(Material for the task)
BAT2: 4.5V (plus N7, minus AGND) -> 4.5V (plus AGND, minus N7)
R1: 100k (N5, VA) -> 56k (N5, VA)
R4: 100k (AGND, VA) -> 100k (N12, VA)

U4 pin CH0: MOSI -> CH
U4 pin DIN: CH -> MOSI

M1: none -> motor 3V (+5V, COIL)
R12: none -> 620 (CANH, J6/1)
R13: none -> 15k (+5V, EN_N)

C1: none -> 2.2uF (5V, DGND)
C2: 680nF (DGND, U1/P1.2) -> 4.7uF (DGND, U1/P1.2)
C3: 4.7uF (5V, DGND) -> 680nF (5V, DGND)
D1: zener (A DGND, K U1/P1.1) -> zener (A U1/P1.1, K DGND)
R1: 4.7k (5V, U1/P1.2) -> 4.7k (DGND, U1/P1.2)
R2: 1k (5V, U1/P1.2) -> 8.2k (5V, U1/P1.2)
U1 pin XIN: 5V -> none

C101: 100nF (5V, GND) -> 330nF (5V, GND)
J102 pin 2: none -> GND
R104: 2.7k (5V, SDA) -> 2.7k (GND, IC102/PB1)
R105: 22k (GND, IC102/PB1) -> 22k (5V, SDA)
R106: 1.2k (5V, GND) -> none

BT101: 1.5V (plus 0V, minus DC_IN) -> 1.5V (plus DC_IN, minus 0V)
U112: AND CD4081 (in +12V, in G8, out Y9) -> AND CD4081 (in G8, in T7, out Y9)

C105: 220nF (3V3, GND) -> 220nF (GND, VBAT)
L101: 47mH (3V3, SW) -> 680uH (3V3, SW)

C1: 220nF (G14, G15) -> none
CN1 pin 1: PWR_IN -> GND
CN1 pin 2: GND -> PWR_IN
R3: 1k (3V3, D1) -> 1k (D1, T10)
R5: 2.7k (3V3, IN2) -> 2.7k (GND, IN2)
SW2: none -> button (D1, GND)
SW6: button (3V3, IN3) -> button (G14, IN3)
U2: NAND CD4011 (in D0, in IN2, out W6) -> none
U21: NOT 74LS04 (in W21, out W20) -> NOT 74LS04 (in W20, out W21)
(End Material for the task)
Your response must contain the complete listing, copied without deviation.

BAT2: 4.5V (plus N7, minus AGND) -> 4.5V (plus AGND, minus N7)
R1: 100k (N5, VA) -> 56k (N5, VA)
R4: 100k (AGND, VA) -> 100k (N12, VA)

U4 pin CH0: MOSI -> CH
U4 pin DIN: CH -> MOSI

M1: none -> motor 3V (+5V, COIL)
R12: none -> 620 (CANH, J6/1)
R13: none -> 15k (+5V, EN_N)

C1: none -> 2.2uF (5V, DGND)
C2: 680nF (DGND, U1/P1.2) -> 4.7uF (DGND, U1/P1.2)
C3: 4.7uF (5V, DGND) -> 680nF (5V, DGND)
D1: zener (A DGND, K U1/P1.1) -> zener (A U1/P1.1, K DGND)
R1: 4.7k (5V, U1/P1.2) -> 4.7k (DGND, U1/P1.2)
R2: 1k (5V, U1/P1.2) -> 8.2k (5V, U1/P1.2)
U1 pin XIN: 5V -> none

C101: 100nF (5V, GND) -> 330nF (5V, GND)
J102 pin 2: none -> GND
R104: 2.7k (5V, SDA) -> 2.7k (GND, IC102/PB1)
R105: 22k (GND, IC102/PB1) -> 22k (5V, SDA)
R106: 1.2k (5V, GND) -> none

BT101: 1.5V (plus 0V, minus DC_IN) -> 1.5V (plus DC_IN, minus 0V)
U112: AND CD4081 (in +12V, in G8, out Y9) -> AND CD4081 (in G8, in T7, out Y9)

C105: 220nF (3V3, GND) -> 220nF (GND, VBAT)
L101: 47mH (3V3, SW) -> 680uH (3V3, SW)

C1: 220nF (G14, G15) -> none
CN1 pin 1: PWR_IN -> GND
CN1 pin 2: GND -> PWR_IN
R3: 1k (3V3, D1) -> 1k (D1, T10)
R5: 2.7k (3V3, IN2) -> 2.7k (GND, IN2)
SW2: none -> button (D1, GND)
SW6: button (3V3, IN3) -> button (G14, IN3)
U2: NAND CD4011 (in D0, in IN2, out W6) -> none
U21: NOT 74LS04 (in W21, out W20) -> NOT 74LS04 (in W20, out W21)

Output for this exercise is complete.